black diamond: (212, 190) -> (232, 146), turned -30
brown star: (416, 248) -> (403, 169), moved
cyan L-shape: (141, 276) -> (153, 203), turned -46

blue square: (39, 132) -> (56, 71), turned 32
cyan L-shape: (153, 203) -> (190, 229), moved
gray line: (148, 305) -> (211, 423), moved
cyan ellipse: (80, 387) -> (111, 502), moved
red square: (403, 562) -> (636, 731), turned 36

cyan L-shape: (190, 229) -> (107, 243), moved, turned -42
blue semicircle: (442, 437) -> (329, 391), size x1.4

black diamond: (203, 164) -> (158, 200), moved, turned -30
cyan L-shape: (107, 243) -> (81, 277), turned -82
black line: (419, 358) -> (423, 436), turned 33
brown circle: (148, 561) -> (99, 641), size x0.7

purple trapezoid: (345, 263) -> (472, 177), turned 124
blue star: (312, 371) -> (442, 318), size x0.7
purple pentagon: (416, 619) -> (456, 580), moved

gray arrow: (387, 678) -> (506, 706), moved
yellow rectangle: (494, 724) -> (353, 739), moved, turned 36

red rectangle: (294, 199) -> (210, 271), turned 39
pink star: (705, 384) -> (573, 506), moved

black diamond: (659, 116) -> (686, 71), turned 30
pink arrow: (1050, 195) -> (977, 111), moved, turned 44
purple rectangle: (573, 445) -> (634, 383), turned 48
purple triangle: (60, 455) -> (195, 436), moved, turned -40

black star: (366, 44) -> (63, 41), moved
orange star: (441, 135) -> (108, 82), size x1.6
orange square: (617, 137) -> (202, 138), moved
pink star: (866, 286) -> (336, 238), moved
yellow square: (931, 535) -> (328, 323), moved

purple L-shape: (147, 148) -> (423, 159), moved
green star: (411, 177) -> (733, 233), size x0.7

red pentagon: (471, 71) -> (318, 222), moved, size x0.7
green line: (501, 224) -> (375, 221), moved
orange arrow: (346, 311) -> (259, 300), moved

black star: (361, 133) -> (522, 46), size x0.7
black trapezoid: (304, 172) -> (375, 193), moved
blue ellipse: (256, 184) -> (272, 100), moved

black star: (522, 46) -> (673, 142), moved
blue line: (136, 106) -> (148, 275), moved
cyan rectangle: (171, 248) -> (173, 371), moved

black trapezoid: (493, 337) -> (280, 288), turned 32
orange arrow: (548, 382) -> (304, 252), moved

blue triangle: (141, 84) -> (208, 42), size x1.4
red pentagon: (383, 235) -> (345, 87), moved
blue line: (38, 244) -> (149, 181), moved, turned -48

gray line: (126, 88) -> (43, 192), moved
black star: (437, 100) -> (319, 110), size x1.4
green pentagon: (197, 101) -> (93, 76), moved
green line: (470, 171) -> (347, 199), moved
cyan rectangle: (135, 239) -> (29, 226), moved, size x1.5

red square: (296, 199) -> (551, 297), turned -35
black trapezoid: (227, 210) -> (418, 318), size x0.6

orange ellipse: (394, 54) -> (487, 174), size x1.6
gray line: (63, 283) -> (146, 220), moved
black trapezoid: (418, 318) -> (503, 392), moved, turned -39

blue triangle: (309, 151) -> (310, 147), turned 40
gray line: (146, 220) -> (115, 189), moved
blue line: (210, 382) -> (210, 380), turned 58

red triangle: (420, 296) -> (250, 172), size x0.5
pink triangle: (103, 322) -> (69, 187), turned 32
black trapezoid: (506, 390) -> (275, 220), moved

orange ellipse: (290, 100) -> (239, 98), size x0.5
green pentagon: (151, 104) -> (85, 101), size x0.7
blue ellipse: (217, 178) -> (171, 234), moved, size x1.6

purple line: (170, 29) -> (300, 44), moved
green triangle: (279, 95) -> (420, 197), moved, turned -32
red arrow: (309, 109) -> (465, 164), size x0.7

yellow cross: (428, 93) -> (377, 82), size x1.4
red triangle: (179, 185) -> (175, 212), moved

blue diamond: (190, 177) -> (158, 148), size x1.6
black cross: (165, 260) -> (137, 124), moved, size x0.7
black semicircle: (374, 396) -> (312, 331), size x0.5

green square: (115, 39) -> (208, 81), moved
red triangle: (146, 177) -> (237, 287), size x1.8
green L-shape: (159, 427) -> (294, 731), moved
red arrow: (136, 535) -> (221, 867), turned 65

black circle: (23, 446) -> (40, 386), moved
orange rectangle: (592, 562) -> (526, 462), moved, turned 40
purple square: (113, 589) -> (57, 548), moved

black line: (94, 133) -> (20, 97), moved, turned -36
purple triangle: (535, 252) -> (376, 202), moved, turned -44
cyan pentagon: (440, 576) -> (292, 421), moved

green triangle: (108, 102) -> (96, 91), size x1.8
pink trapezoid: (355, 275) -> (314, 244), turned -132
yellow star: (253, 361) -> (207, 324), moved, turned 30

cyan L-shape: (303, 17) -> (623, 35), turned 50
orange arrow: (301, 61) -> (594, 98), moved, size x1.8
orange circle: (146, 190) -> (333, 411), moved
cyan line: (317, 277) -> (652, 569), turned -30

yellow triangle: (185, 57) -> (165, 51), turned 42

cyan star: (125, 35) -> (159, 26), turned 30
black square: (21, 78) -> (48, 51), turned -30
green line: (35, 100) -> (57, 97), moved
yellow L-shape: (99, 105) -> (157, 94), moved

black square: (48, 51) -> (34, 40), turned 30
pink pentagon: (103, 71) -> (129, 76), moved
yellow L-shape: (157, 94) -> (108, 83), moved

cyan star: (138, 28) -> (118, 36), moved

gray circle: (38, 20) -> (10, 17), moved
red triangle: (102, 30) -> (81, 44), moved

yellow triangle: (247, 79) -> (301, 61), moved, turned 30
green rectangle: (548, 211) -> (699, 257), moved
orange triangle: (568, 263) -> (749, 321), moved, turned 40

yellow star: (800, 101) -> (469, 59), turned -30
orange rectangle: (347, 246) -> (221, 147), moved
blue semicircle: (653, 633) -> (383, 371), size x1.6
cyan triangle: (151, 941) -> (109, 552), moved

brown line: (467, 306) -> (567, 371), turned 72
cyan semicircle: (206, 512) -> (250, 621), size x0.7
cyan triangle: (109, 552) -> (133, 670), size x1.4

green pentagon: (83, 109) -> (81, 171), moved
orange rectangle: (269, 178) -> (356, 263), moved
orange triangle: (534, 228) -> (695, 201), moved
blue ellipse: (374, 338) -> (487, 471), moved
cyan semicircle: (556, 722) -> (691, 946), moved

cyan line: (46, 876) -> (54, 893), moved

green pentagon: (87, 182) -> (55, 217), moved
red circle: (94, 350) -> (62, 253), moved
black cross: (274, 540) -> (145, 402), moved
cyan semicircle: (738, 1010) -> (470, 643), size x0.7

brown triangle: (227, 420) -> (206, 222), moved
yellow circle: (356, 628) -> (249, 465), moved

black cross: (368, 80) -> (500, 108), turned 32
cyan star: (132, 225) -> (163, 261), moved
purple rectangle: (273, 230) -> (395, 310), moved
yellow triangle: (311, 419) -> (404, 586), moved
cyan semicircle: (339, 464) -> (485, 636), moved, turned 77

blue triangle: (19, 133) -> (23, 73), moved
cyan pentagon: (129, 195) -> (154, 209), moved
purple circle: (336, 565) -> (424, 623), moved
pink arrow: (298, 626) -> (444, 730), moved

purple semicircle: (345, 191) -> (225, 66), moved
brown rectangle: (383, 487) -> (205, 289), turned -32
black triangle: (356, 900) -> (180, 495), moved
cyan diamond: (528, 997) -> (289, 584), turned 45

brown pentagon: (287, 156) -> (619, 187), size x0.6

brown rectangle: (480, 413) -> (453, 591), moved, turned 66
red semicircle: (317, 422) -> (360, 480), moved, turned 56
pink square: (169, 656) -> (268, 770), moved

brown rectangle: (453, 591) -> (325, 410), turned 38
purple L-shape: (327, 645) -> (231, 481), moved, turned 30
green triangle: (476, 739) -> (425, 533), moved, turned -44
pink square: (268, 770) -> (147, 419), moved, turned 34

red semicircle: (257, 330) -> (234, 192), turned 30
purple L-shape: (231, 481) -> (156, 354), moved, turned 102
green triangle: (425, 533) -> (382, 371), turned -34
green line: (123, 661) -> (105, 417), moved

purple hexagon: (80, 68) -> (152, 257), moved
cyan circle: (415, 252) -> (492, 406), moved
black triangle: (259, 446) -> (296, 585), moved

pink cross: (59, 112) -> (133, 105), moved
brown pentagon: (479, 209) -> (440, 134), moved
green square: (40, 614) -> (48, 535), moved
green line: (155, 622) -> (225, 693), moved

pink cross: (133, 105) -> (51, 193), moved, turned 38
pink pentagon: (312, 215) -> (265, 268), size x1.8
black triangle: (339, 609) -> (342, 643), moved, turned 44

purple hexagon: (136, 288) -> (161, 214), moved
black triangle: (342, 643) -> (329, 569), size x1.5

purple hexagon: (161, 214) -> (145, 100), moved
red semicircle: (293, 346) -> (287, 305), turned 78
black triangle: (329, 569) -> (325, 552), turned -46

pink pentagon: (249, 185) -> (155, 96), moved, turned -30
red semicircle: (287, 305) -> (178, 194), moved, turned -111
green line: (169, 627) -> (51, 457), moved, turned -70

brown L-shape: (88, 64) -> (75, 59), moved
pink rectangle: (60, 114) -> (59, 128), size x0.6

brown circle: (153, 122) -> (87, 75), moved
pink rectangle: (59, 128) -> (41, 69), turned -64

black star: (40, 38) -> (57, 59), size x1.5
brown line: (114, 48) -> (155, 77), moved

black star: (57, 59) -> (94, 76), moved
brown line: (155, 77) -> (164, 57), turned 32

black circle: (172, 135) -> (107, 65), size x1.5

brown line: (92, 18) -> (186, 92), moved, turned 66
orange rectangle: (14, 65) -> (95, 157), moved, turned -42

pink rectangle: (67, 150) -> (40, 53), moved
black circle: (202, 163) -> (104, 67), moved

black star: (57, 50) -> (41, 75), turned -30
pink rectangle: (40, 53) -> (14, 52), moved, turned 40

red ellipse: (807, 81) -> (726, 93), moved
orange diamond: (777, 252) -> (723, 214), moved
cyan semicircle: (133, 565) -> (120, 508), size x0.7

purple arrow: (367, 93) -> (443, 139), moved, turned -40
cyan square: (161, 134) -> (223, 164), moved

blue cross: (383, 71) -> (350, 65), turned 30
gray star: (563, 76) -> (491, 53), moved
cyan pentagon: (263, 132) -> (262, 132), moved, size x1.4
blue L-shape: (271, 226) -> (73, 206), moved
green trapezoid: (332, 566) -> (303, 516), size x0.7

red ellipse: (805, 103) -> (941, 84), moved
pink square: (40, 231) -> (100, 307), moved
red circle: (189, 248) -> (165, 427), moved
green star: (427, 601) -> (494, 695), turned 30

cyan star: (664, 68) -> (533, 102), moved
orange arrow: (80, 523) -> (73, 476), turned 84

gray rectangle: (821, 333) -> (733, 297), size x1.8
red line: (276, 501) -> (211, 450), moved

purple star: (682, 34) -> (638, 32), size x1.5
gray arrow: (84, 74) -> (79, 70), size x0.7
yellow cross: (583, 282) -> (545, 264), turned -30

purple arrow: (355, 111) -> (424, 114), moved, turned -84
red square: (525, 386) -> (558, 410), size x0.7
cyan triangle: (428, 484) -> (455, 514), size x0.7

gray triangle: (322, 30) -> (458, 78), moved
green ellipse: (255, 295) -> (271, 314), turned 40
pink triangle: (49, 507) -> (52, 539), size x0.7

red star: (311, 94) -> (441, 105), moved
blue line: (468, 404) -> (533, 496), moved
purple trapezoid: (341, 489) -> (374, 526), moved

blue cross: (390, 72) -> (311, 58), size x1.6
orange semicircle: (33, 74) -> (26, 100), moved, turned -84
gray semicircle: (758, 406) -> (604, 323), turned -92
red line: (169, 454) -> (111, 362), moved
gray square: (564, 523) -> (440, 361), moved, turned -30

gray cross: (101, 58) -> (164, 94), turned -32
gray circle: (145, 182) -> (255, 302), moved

------------------------------------------------

The problem =>
Reprint the data above from the opening line to the line holding "cyan L-shape: (190, 229)", inclusive, and nothing else.

Result of this task =>
black diamond: (212, 190) -> (232, 146), turned -30
brown star: (416, 248) -> (403, 169), moved
cyan L-shape: (141, 276) -> (153, 203), turned -46

blue square: (39, 132) -> (56, 71), turned 32
cyan L-shape: (153, 203) -> (190, 229), moved
gray line: (148, 305) -> (211, 423), moved
cyan ellipse: (80, 387) -> (111, 502), moved
red square: (403, 562) -> (636, 731), turned 36

cyan L-shape: (190, 229) -> (107, 243), moved, turned -42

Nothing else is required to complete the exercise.